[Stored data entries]
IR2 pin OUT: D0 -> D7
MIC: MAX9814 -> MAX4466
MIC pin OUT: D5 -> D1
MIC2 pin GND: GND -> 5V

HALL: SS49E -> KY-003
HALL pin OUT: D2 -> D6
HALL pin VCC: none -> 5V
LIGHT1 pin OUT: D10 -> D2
* * *
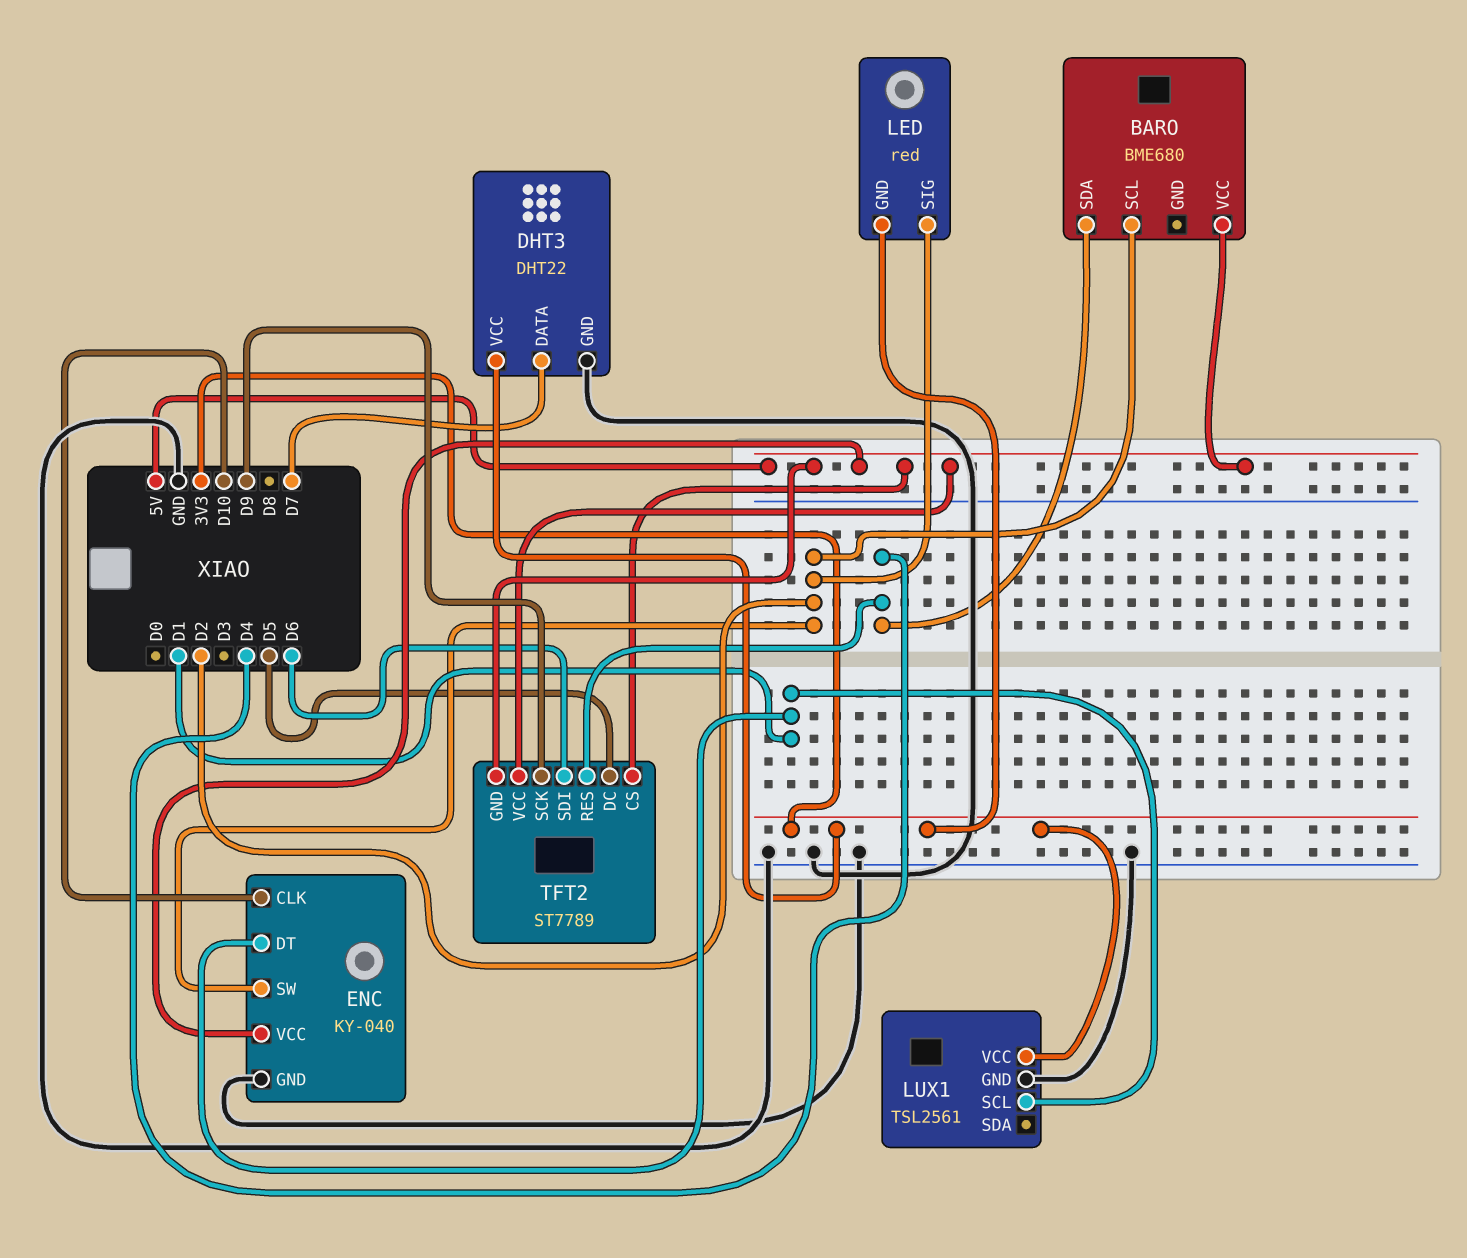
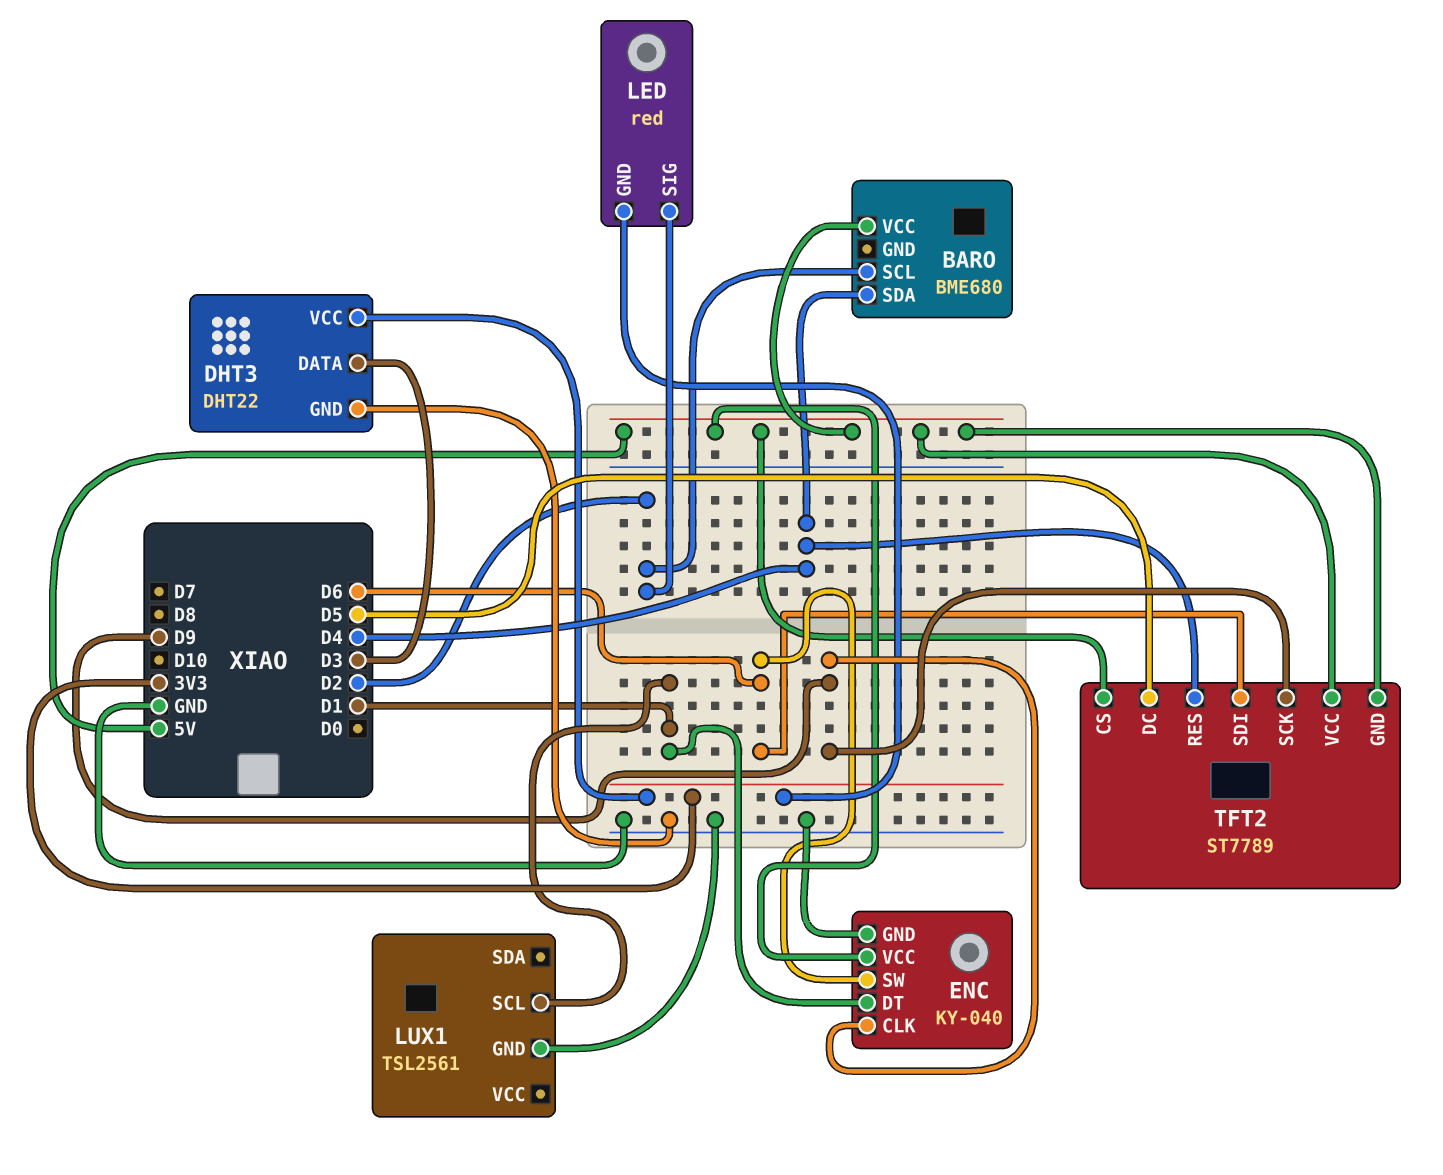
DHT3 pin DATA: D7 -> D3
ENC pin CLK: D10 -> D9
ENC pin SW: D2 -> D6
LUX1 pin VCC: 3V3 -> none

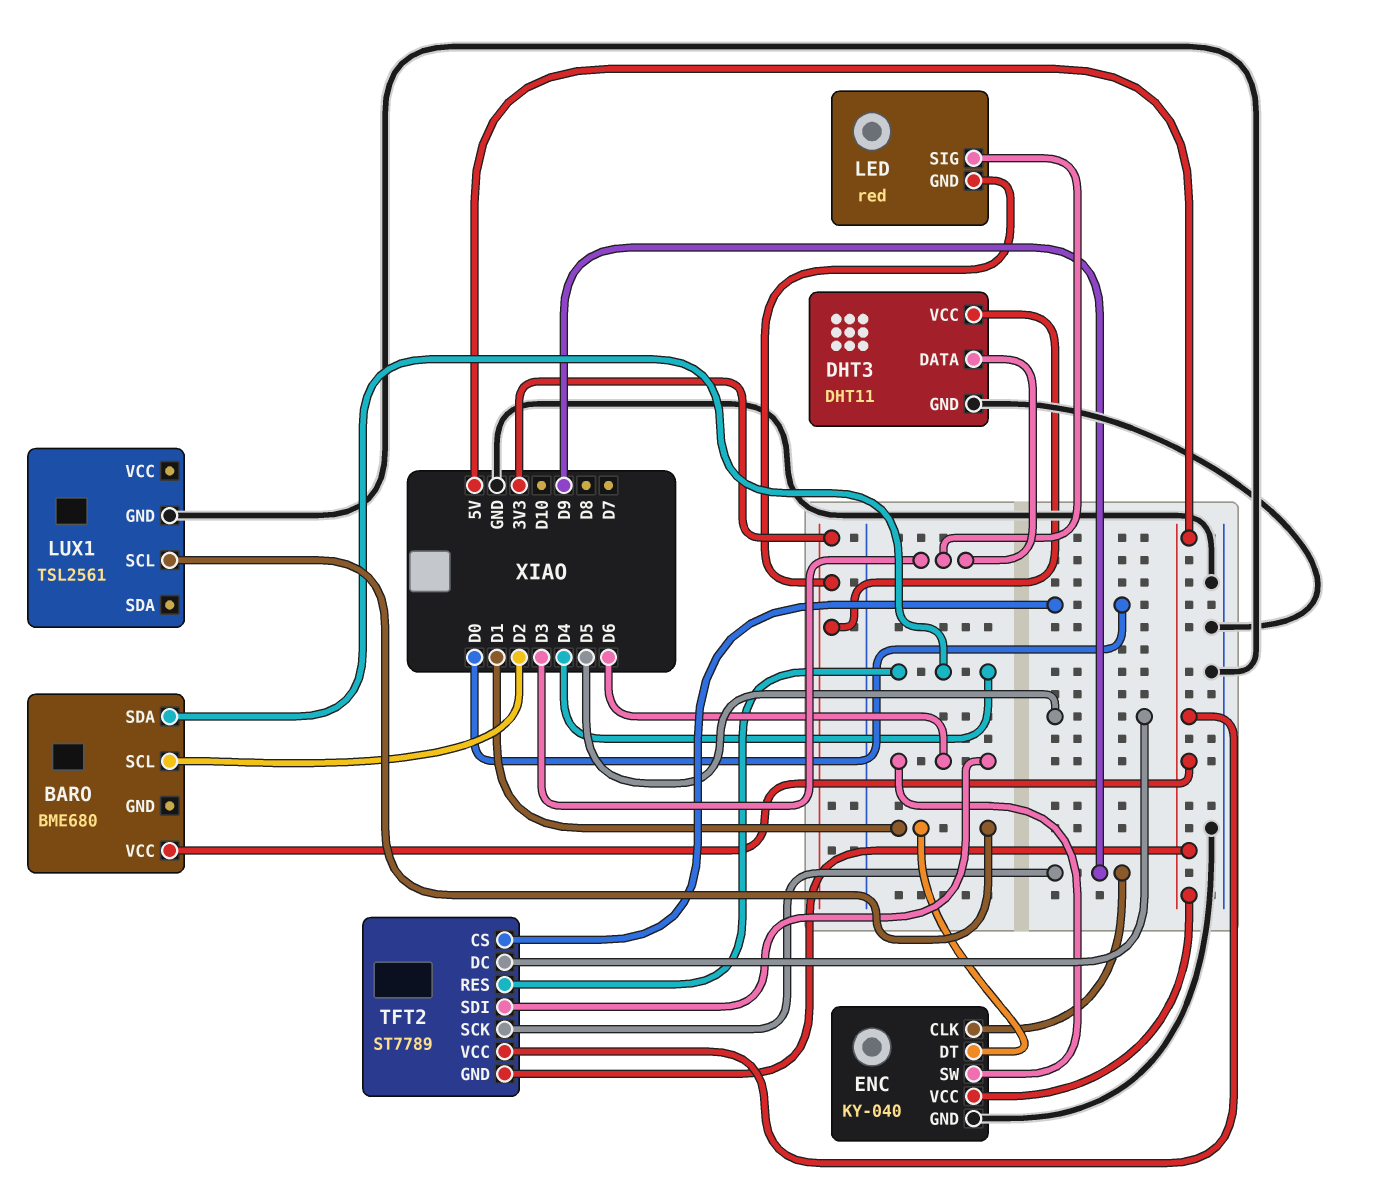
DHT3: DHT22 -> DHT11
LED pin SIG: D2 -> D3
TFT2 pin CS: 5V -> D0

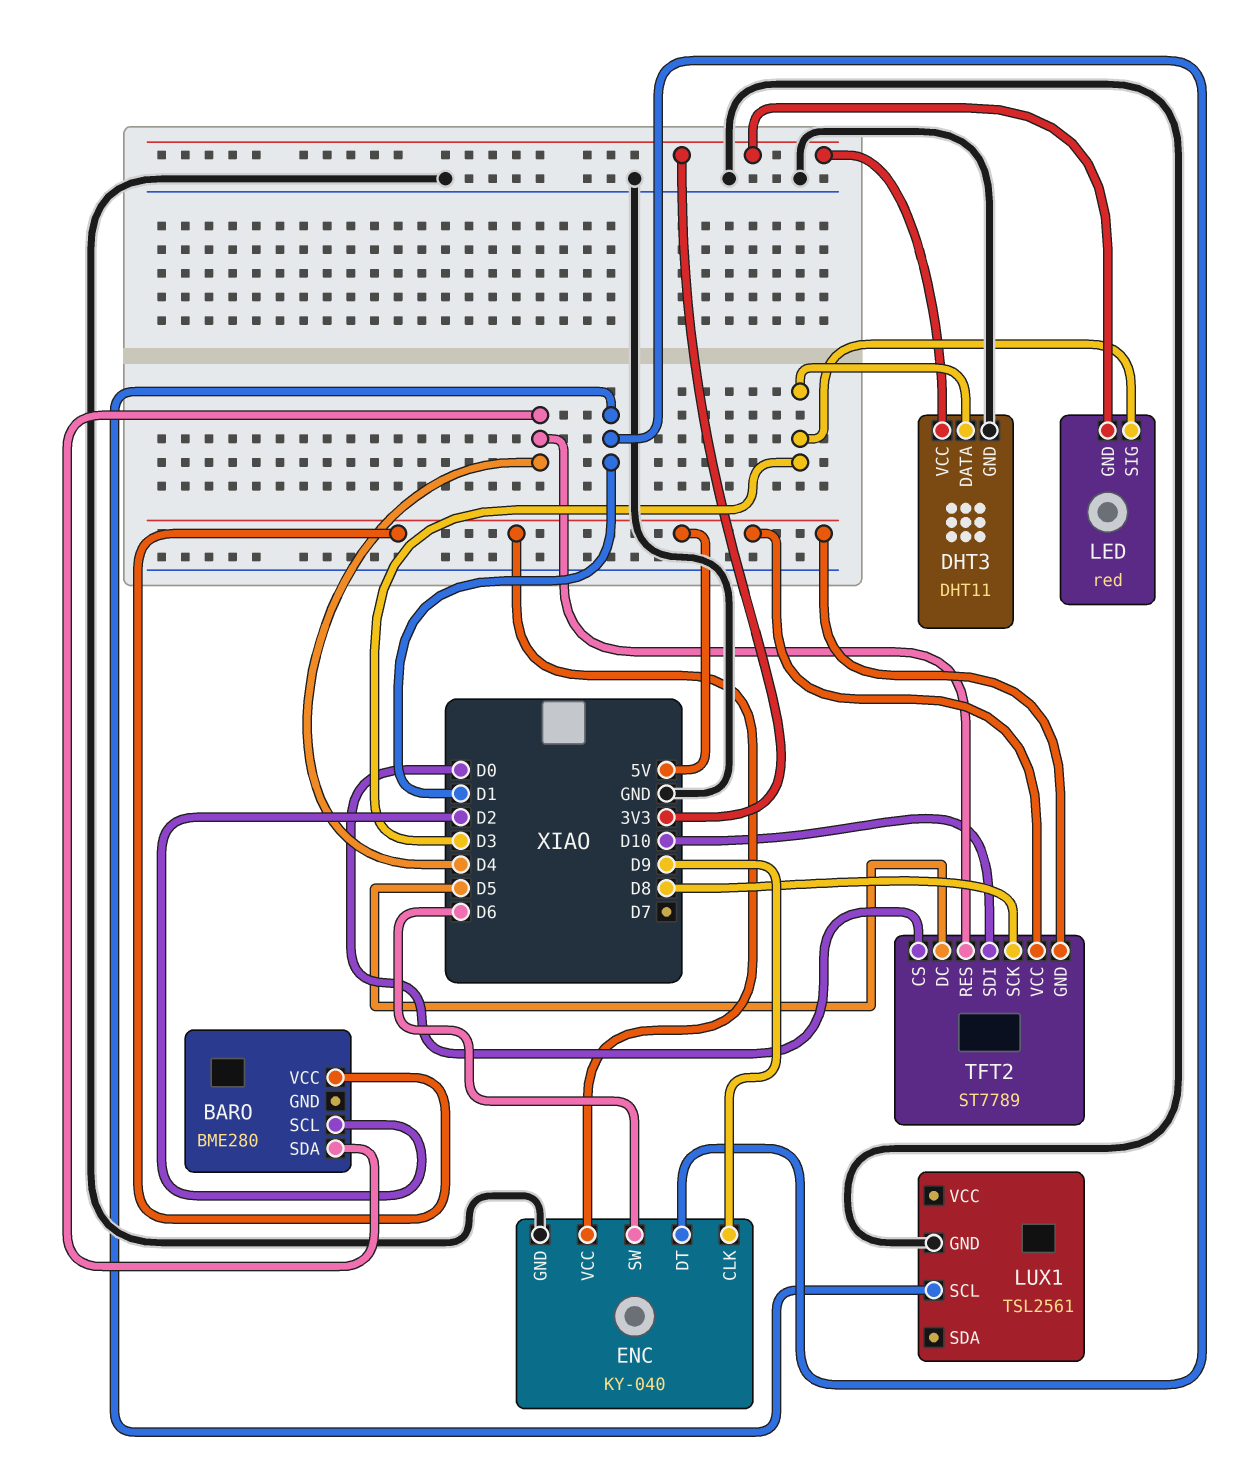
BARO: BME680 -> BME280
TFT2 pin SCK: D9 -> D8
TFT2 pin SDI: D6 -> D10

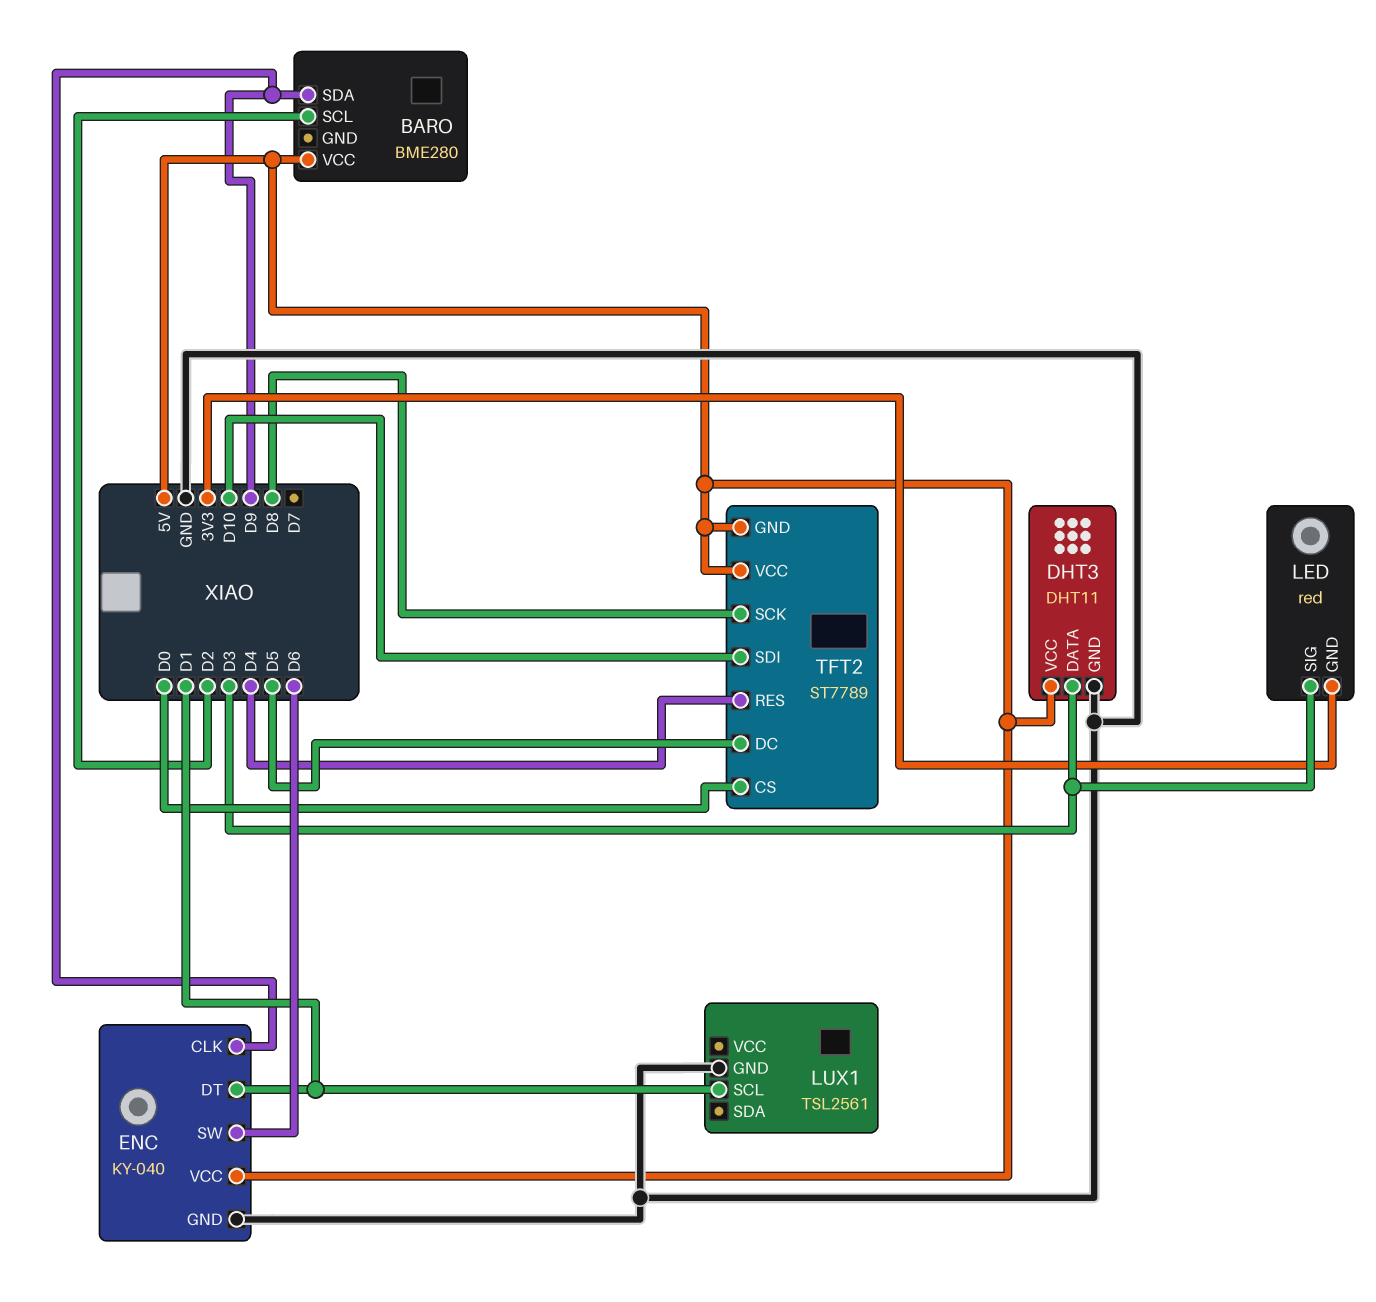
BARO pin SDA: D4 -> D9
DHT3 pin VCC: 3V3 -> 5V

__WORK INSTRUCTIONS__.
Return only the part of the records above that opens with the line containing "HALL: SS49E -> KY-003" and closes with the line containing "LIGHT1 pin OUT: D10 -> D2", ends included.

__TASK ANSWER__.
HALL: SS49E -> KY-003
HALL pin OUT: D2 -> D6
HALL pin VCC: none -> 5V
LIGHT1 pin OUT: D10 -> D2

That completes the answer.